Assigned task:
Everything in the entries except the pictures must be repeated exactly.

Data extract:
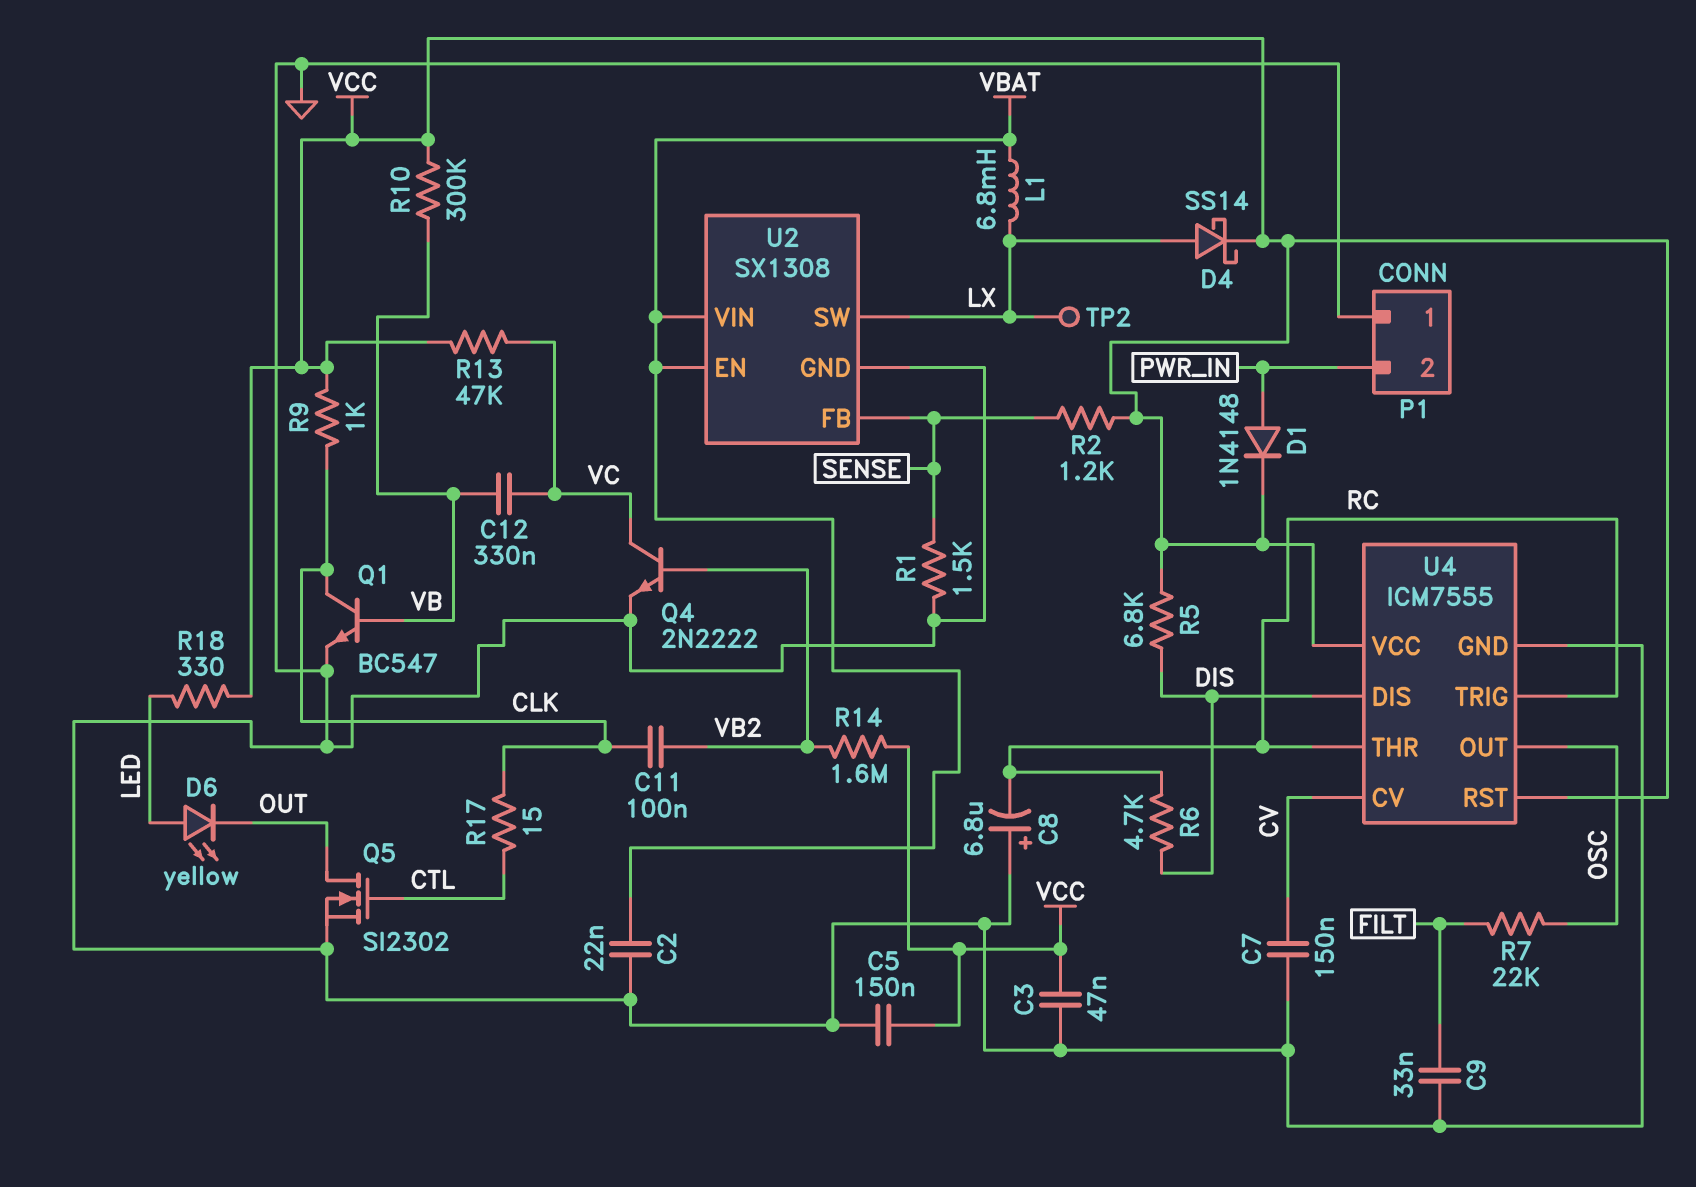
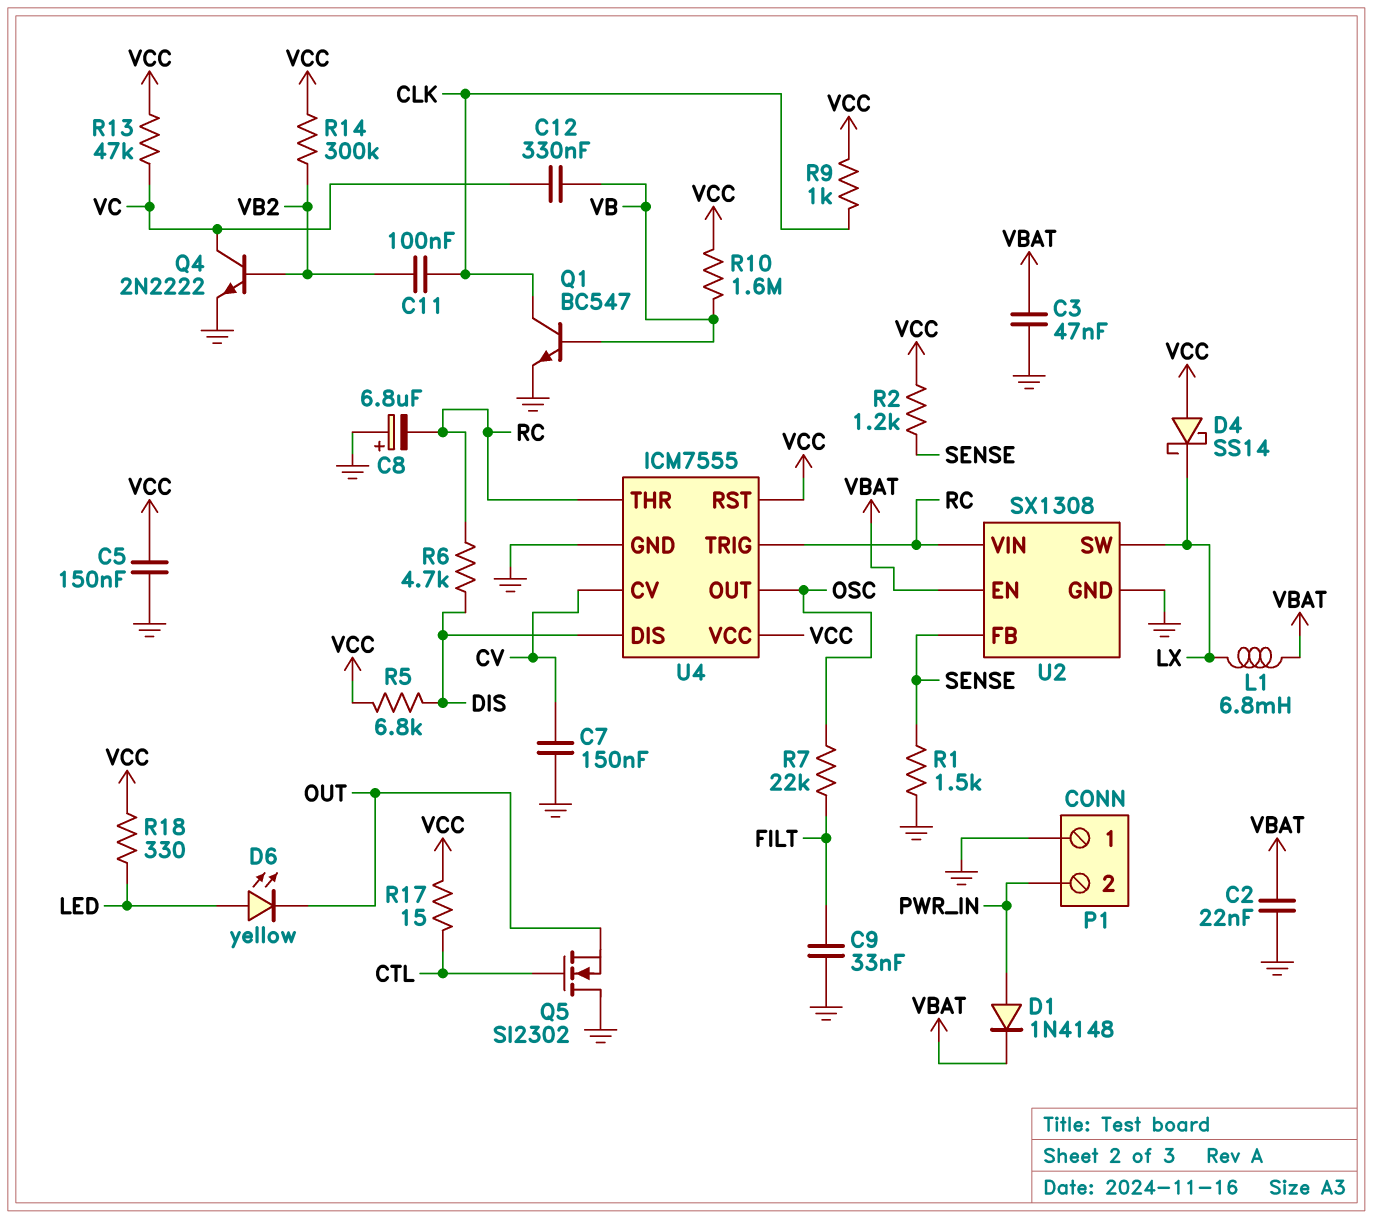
C3: 47nF (GND, VCC) -> 47nF (GND, VBAT)
D1: diode 1N4148 (A PWR_IN, K VCC) -> diode 1N4148 (A PWR_IN, K VBAT)
D4: schottky SS14 (A LX, K VCC) -> schottky SS14 (A VCC, K LX)
Q5: NMOS SI2302 (G CTL, D OUT, S GND) -> NMOS SI2302 (G CTL, D GND, S OUT)
R10: 300k (VB, VCC) -> 1.6M (VB, VCC)
R14: 1.6M (VB2, VCC) -> 300k (VB2, VCC)
R17: 15 (CLK, CTL) -> 15 (CTL, VCC)
TP2: test point (LX) -> none
U2 pin VIN: VBAT -> RC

Your solution:
C3: 47nF (GND, VCC) -> 47nF (GND, VBAT)
D1: diode 1N4148 (A PWR_IN, K VCC) -> diode 1N4148 (A PWR_IN, K VBAT)
D4: schottky SS14 (A LX, K VCC) -> schottky SS14 (A VCC, K LX)
Q5: NMOS SI2302 (G CTL, D OUT, S GND) -> NMOS SI2302 (G CTL, D GND, S OUT)
R10: 300k (VB, VCC) -> 1.6M (VB, VCC)
R14: 1.6M (VB2, VCC) -> 300k (VB2, VCC)
R17: 15 (CLK, CTL) -> 15 (CTL, VCC)
TP2: test point (LX) -> none
U2 pin VIN: VBAT -> RC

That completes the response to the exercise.